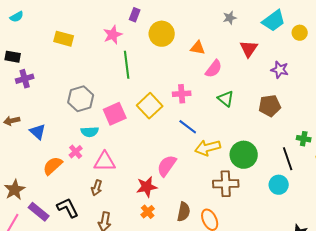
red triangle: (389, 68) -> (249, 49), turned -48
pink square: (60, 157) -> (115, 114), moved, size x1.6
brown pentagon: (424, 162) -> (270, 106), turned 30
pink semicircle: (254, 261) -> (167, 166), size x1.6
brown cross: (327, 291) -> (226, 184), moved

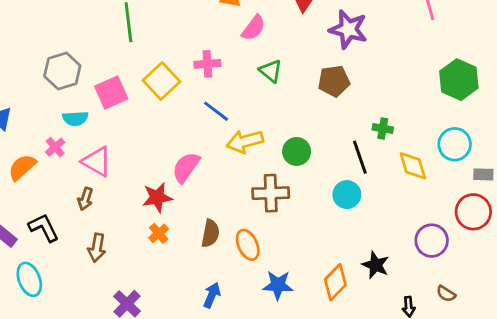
purple star: (280, 70) -> (348, 29), size x1.5
green circle: (244, 155) -> (297, 151), size x0.7
pink triangle: (105, 162) -> (97, 162), turned 30

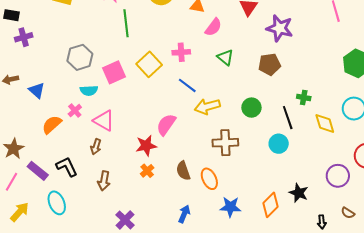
green circle: (297, 151) -> (251, 108), moved
brown semicircle: (210, 233) -> (183, 171), turned 150

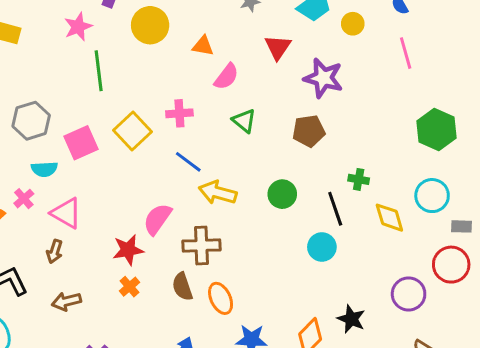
yellow arrow: (207, 107) -> (218, 193), turned 30
brown cross: (225, 143) -> (201, 246), moved
brown arrow: (104, 181) -> (66, 301), turned 66

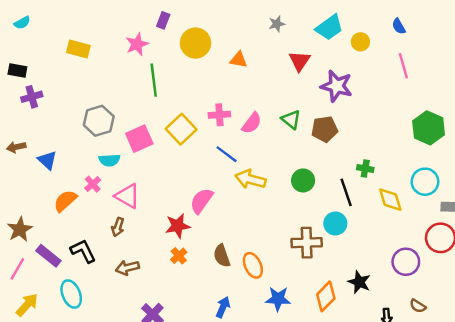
pink semicircle: (226, 77) -> (252, 123), moved
green triangle: (244, 121) -> (291, 120), moved
brown cross: (201, 246) -> (307, 243), moved

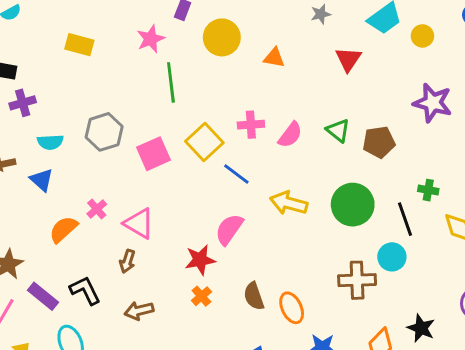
purple star: (337, 86) -> (433, 103), moved
blue line: (227, 154) -> (236, 174), moved
cyan semicircle: (109, 160) -> (50, 142), moved
green circle: (303, 180) -> (353, 205), size x1.5

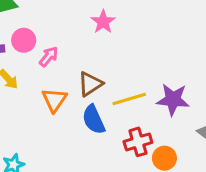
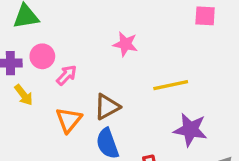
pink star: (103, 22) -> (125, 44), turned -30
yellow line: (129, 99) -> (171, 85), moved

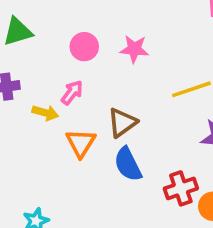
pink circle: (42, 56) -> (84, 47), moved
yellow arrow: (24, 95) -> (45, 113), moved, turned -30

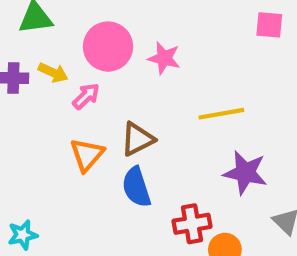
pink circle: (84, 47) -> (108, 47), size x1.5
yellow arrow: (45, 113) -> (53, 73), moved

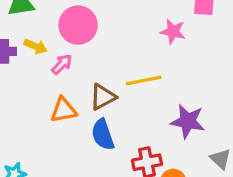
pink star: (164, 58) -> (173, 31), moved
yellow line: (221, 114) -> (144, 81), moved
orange triangle: (87, 155) -> (64, 110), turned 40

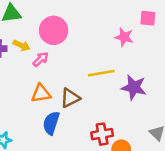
brown triangle: (103, 97) -> (70, 98), moved
purple star: (188, 121) -> (134, 87), moved
blue semicircle: (103, 135) -> (51, 123), moved, turned 35

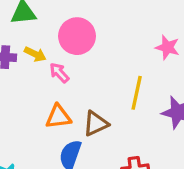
pink arrow: (41, 59) -> (59, 73), turned -91
yellow line: (101, 73) -> (137, 93), turned -70

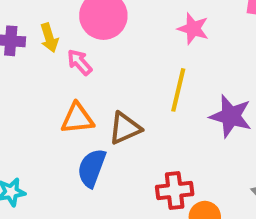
pink star: (167, 47) -> (193, 29), moved
yellow arrow: (35, 54) -> (49, 38), turned 45

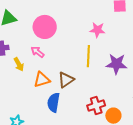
pink star: (193, 29) -> (97, 30), moved
yellow arrow: (49, 38) -> (19, 64), moved

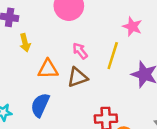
pink arrow: (38, 52) -> (80, 51), moved
blue semicircle: (54, 102) -> (40, 105), moved

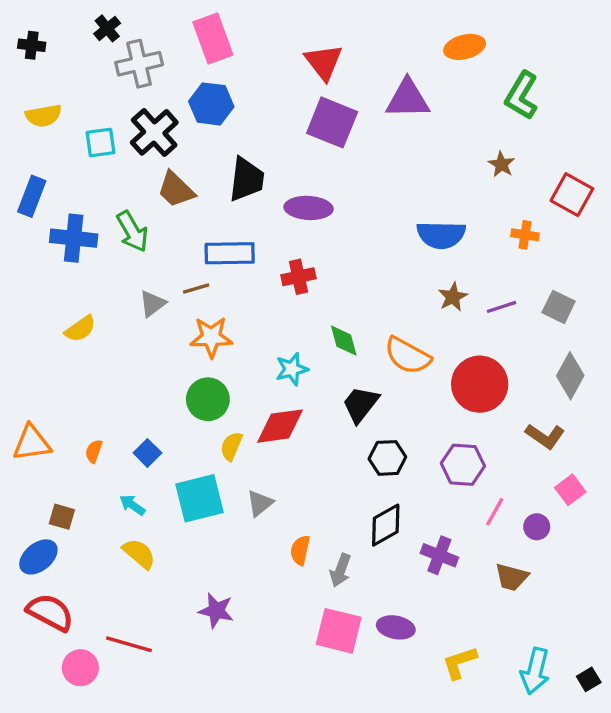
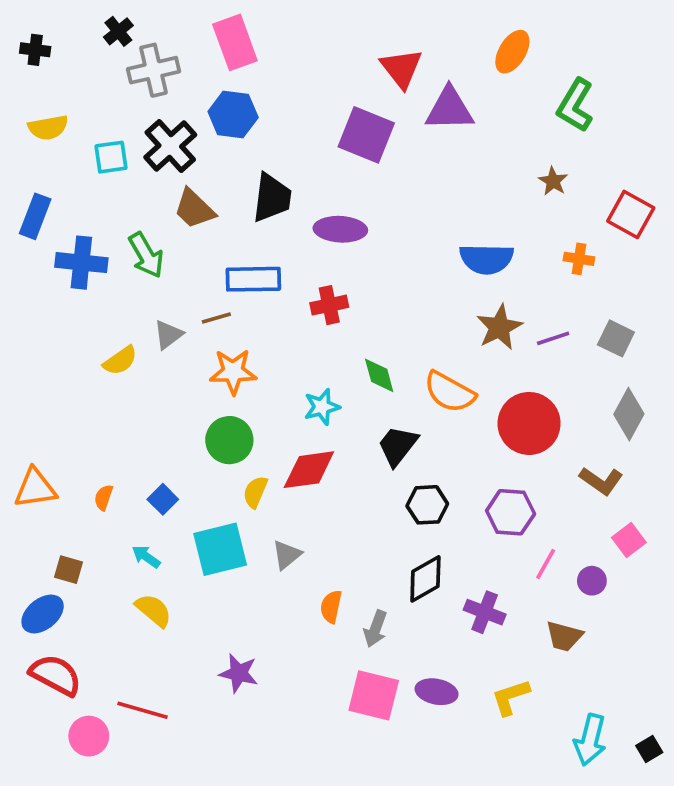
orange ellipse: (465, 47) -> (512, 52), turned -45
red triangle: (324, 62) -> (401, 68), moved
brown star: (453, 297) -> (499, 327), size x1.4
yellow semicircle: (80, 329) -> (120, 361), moved
yellow L-shape: (460, 663) -> (511, 697), moved

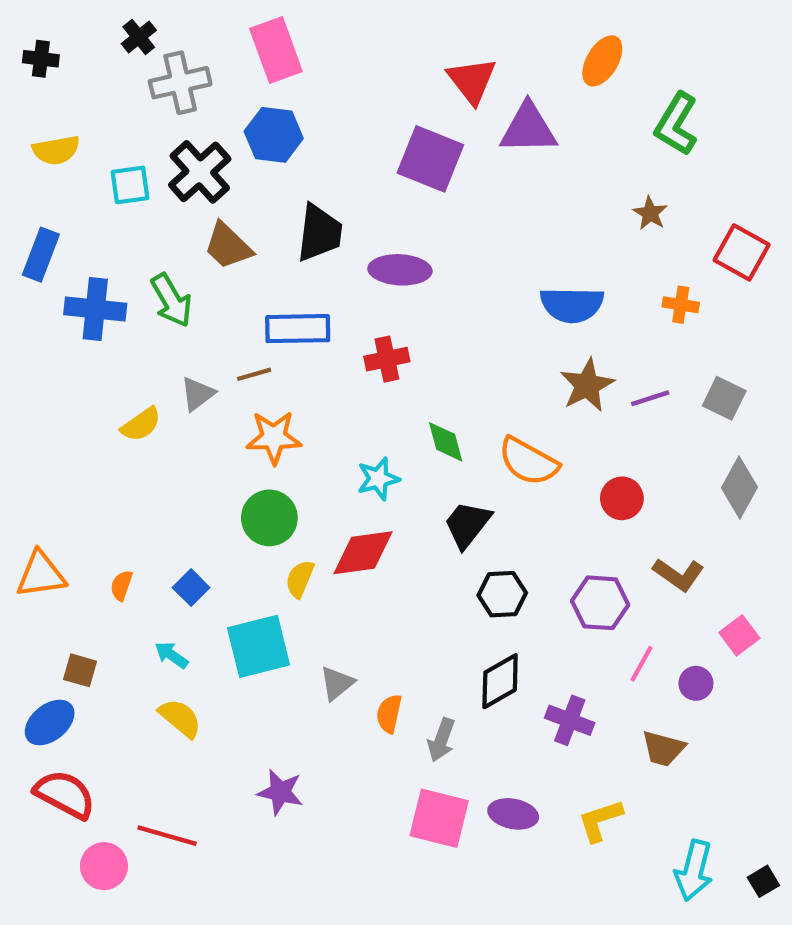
red circle: (529, 423) -> (622, 498), size x0.6
brown L-shape: (601, 481) -> (678, 575), moved
gray triangle: (287, 555) -> (337, 683), moved

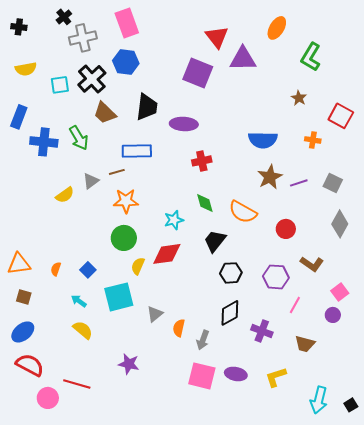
red cross: (387, 359) -> (202, 161), moved
brown square: (80, 670) -> (24, 297), moved
purple circle: (696, 683) -> (333, 315), moved

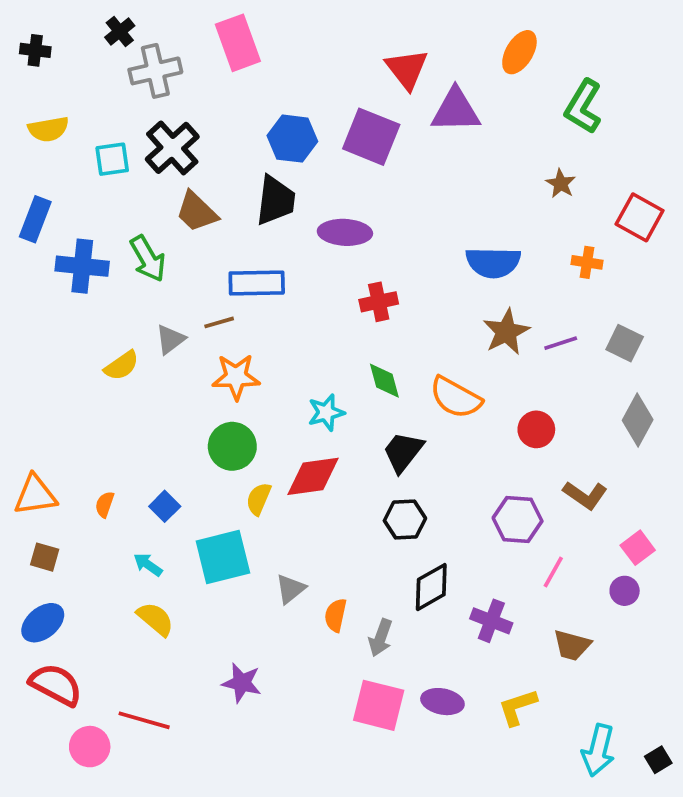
blue hexagon: (126, 62) -> (292, 139), moved
black hexagon: (231, 273) -> (405, 519), moved

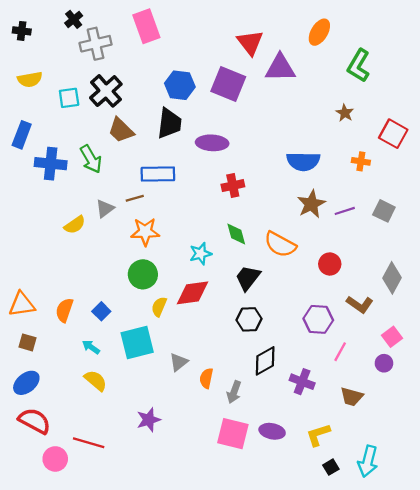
gray diamond: (638, 420) -> (392, 278), moved
orange semicircle: (105, 504) -> (64, 310), size x1.5
purple star: (242, 683) -> (149, 420), turned -30
black square: (658, 760) -> (331, 467), moved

(TASK DESCRIPTION): From the first line of the material to the last, retype everything exactly except the images.

(SOLUTION TO THE PROBLEM):
red triangle: (389, 68) -> (249, 49), turned -48
pink square: (60, 157) -> (115, 114), moved, size x1.6
brown pentagon: (424, 162) -> (270, 106), turned 30
pink semicircle: (254, 261) -> (167, 166), size x1.6
brown cross: (327, 291) -> (226, 184), moved

purple star: (280, 70) -> (348, 29), size x1.5
green circle: (244, 155) -> (297, 151), size x0.7
pink triangle: (105, 162) -> (97, 162), turned 30

green circle: (297, 151) -> (251, 108), moved
brown semicircle: (210, 233) -> (183, 171), turned 150

yellow arrow: (207, 107) -> (218, 193), turned 30
brown cross: (225, 143) -> (201, 246), moved
brown arrow: (104, 181) -> (66, 301), turned 66

pink semicircle: (226, 77) -> (252, 123), moved
green triangle: (244, 121) -> (291, 120), moved
brown cross: (201, 246) -> (307, 243), moved

purple star: (337, 86) -> (433, 103), moved
blue line: (227, 154) -> (236, 174), moved
cyan semicircle: (109, 160) -> (50, 142), moved
green circle: (303, 180) -> (353, 205), size x1.5

pink star: (103, 22) -> (125, 44), turned -30
yellow line: (129, 99) -> (171, 85), moved

pink circle: (42, 56) -> (84, 47), moved
yellow arrow: (24, 95) -> (45, 113), moved, turned -30

pink circle: (84, 47) -> (108, 47), size x1.5
yellow arrow: (45, 113) -> (53, 73), moved

pink star: (164, 58) -> (173, 31), moved
yellow line: (221, 114) -> (144, 81), moved
orange triangle: (87, 155) -> (64, 110), turned 40

brown triangle: (103, 97) -> (70, 98), moved
purple star: (188, 121) -> (134, 87), moved
blue semicircle: (103, 135) -> (51, 123), moved, turned 35

pink arrow: (41, 59) -> (59, 73), turned -91
yellow line: (101, 73) -> (137, 93), turned -70

pink star: (167, 47) -> (193, 29), moved
yellow arrow: (35, 54) -> (49, 38), turned 45

pink star: (193, 29) -> (97, 30), moved
yellow arrow: (49, 38) -> (19, 64), moved

pink arrow: (38, 52) -> (80, 51), moved
blue semicircle: (54, 102) -> (40, 105), moved

orange ellipse: (465, 47) -> (512, 52), turned -45
red triangle: (324, 62) -> (401, 68), moved
brown star: (453, 297) -> (499, 327), size x1.4
yellow semicircle: (80, 329) -> (120, 361), moved
yellow L-shape: (460, 663) -> (511, 697), moved

red circle: (529, 423) -> (622, 498), size x0.6
brown L-shape: (601, 481) -> (678, 575), moved
gray triangle: (287, 555) -> (337, 683), moved

red cross: (387, 359) -> (202, 161), moved
brown square: (80, 670) -> (24, 297), moved
purple circle: (696, 683) -> (333, 315), moved

blue hexagon: (126, 62) -> (292, 139), moved
black hexagon: (231, 273) -> (405, 519), moved

gray diamond: (638, 420) -> (392, 278), moved
orange semicircle: (105, 504) -> (64, 310), size x1.5
purple star: (242, 683) -> (149, 420), turned -30
black square: (658, 760) -> (331, 467), moved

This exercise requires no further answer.